# Task instructions
Copy whichever lines of the data hold the word "tile".

# Supplied data

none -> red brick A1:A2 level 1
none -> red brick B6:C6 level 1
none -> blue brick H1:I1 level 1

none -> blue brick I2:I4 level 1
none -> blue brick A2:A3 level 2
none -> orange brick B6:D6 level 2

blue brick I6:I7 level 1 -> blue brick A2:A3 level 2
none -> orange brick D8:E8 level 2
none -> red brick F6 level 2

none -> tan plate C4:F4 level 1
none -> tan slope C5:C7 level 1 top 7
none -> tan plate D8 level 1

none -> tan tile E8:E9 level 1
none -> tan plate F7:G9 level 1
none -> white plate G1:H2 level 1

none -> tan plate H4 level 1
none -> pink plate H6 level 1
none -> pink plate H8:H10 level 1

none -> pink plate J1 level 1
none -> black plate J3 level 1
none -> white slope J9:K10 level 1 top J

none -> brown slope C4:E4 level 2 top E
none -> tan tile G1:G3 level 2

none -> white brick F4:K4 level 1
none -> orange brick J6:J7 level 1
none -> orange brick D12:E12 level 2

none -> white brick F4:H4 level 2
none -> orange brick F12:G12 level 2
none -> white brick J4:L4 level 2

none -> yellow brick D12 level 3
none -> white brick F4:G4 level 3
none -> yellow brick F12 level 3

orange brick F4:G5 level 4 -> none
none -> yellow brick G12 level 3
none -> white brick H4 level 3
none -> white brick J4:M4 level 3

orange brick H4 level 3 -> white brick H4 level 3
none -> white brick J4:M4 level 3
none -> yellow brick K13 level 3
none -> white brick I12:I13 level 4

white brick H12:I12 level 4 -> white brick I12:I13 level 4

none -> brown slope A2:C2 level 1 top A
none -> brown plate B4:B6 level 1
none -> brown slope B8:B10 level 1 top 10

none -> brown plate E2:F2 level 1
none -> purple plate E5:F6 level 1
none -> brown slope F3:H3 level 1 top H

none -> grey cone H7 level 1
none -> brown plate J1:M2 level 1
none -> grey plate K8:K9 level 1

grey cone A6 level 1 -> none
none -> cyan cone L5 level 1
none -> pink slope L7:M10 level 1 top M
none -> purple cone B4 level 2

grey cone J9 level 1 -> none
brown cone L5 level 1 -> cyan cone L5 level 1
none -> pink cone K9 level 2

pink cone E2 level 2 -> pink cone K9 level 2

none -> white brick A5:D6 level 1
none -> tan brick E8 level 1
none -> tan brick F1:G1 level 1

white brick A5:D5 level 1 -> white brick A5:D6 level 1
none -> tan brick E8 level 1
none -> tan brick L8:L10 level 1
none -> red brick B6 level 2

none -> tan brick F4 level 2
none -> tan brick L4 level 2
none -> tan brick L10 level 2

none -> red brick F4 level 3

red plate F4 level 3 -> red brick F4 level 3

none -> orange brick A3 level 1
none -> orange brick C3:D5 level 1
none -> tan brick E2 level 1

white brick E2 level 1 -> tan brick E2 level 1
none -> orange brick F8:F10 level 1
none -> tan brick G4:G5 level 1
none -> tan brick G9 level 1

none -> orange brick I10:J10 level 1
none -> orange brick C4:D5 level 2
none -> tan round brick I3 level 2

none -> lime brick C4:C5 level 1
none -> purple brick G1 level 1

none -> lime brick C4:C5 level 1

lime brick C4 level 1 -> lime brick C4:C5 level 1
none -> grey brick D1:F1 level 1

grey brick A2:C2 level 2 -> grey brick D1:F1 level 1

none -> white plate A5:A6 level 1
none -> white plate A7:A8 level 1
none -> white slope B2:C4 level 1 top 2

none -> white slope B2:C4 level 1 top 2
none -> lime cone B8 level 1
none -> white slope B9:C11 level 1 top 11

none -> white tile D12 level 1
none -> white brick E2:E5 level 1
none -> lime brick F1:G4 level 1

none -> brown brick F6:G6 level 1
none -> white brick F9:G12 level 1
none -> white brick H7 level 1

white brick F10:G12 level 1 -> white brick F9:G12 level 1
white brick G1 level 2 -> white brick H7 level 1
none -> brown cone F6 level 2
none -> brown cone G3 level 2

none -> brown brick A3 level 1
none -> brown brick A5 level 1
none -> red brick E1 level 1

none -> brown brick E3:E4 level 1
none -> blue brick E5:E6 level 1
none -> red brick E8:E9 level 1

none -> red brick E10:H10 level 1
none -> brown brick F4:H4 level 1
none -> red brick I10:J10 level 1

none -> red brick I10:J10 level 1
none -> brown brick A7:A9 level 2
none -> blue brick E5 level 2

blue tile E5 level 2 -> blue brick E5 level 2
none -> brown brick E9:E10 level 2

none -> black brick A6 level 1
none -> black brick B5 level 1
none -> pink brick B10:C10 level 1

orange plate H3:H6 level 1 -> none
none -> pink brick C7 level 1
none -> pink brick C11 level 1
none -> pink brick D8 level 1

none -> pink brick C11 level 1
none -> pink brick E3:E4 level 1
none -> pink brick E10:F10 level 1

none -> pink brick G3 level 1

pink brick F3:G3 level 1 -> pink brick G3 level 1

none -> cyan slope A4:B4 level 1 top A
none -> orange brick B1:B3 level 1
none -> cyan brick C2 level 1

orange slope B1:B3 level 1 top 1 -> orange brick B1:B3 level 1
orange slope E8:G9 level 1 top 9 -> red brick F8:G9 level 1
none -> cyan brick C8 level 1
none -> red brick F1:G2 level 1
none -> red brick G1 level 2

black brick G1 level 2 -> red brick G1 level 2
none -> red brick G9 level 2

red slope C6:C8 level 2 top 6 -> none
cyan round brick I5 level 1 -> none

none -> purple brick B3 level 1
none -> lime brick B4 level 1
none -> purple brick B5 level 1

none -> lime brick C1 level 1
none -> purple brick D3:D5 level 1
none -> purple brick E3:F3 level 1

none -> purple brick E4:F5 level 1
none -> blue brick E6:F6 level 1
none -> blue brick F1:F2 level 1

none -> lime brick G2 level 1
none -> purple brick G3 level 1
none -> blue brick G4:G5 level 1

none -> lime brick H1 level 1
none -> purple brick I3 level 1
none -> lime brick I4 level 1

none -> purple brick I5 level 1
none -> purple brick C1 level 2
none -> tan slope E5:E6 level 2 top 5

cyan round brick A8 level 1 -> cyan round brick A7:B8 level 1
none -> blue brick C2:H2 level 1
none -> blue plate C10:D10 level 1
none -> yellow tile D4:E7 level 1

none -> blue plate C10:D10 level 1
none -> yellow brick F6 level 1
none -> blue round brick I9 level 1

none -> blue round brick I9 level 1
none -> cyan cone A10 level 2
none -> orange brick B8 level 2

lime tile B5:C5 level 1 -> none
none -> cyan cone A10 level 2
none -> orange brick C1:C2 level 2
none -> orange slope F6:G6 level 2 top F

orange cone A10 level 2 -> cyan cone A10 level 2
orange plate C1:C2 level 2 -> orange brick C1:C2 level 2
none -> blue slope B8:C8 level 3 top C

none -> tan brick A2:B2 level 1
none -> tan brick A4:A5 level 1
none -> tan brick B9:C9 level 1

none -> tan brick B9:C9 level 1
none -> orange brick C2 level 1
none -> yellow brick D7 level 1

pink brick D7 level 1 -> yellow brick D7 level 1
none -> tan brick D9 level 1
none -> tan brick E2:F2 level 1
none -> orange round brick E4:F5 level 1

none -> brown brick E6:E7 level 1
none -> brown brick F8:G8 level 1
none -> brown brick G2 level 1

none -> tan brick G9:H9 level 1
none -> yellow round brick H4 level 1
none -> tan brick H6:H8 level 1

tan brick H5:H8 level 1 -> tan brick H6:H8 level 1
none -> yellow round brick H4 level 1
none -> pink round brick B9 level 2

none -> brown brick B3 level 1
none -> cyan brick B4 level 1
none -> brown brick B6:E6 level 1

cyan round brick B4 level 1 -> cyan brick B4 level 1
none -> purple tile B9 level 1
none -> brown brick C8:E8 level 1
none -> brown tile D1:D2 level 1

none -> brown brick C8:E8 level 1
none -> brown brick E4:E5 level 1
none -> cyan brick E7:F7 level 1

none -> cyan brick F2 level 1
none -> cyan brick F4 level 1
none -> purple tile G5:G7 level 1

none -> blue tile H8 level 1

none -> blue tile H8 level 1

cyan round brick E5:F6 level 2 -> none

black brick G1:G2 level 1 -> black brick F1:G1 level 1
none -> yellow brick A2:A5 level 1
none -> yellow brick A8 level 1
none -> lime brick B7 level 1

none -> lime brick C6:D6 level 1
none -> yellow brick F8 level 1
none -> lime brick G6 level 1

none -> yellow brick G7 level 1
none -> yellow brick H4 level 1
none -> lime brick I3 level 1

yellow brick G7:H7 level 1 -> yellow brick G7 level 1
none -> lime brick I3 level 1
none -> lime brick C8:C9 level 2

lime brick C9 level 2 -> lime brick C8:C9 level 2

# Problem solution
none -> tan tile E8:E9 level 1
none -> tan tile G1:G3 level 2
none -> white tile D12 level 1
blue tile E5 level 2 -> blue brick E5 level 2
none -> yellow tile D4:E7 level 1
lime tile B5:C5 level 1 -> none
none -> purple tile B9 level 1
none -> brown tile D1:D2 level 1
none -> purple tile G5:G7 level 1
none -> blue tile H8 level 1
none -> blue tile H8 level 1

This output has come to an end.